Entries shown start

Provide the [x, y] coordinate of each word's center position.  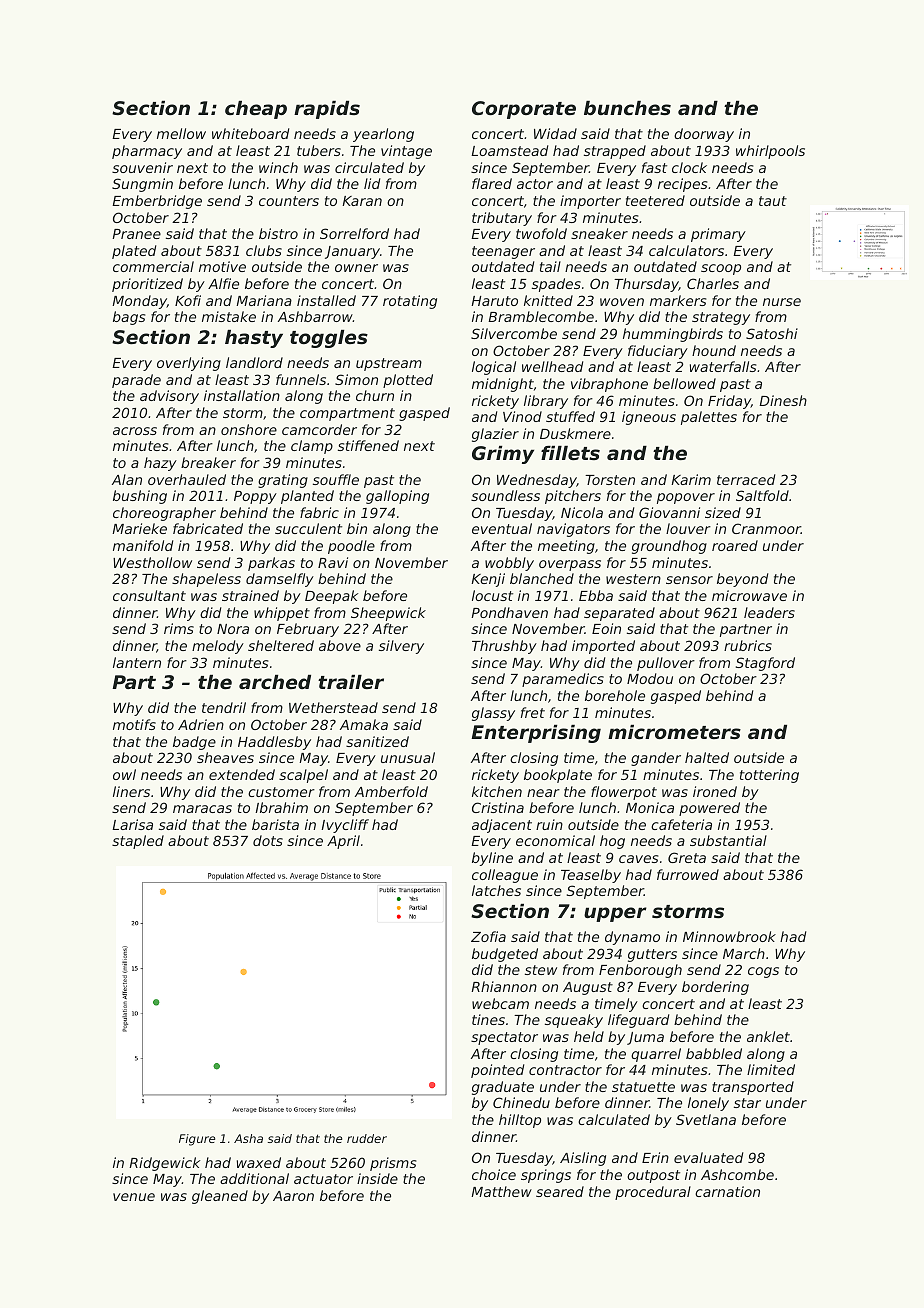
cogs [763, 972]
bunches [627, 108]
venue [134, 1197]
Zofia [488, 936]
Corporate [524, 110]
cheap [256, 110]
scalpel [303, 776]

Entries shown end
Entries shown start

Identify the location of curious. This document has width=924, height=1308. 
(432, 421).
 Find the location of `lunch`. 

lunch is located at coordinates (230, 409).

Entries shown end

- **Written instruction**
Print the material word for word, from the line with "Provide the [x, y]" to the line with "scalpel [303, 776]", leaving out the pictures.

- **Reply to the task**
Provide the [x, y] coordinate of each word's center position.  
cogs [763, 972]
bunches [627, 108]
venue [134, 1197]
Zofia [488, 936]
Corporate [524, 110]
cheap [256, 110]
scalpel [303, 776]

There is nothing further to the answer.